Object correspondence data →
★ ★ ★ ★ ★

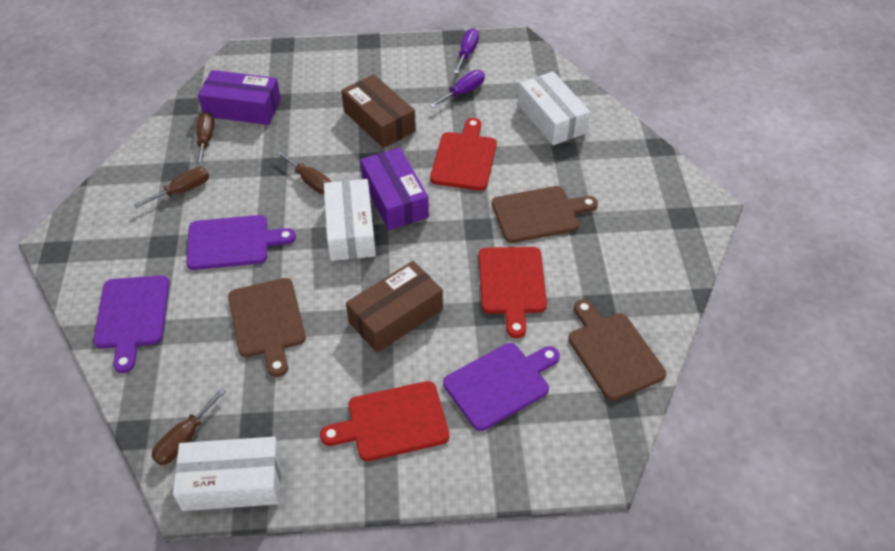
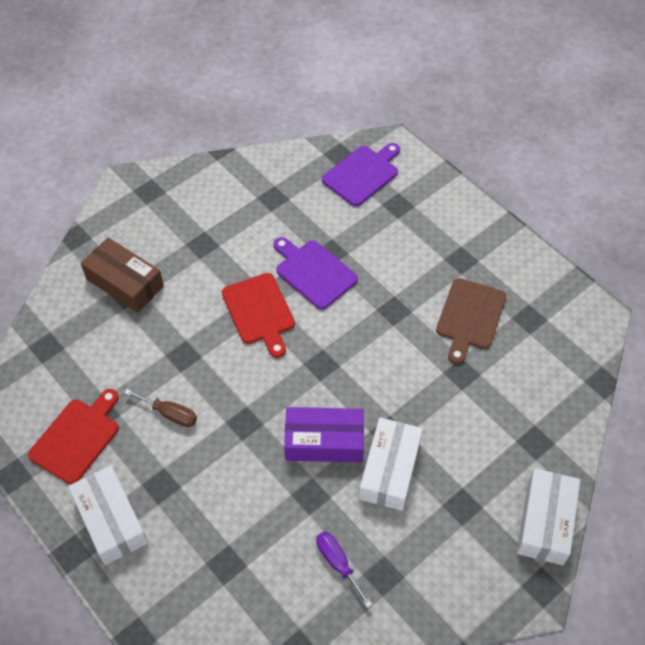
brown box: 2 -> 1
brown cutting board: 3 -> 1
brown screwdriver: 4 -> 1
purple box: 2 -> 1
purple cutting board: 3 -> 2
purple screwdriver: 2 -> 1
red cutting board: 3 -> 2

★ ★ ★ ★ ★

Work item → Every line above that includes the string "purple" needs to be copied.

Reply to the task →
purple box: 2 -> 1
purple cutting board: 3 -> 2
purple screwdriver: 2 -> 1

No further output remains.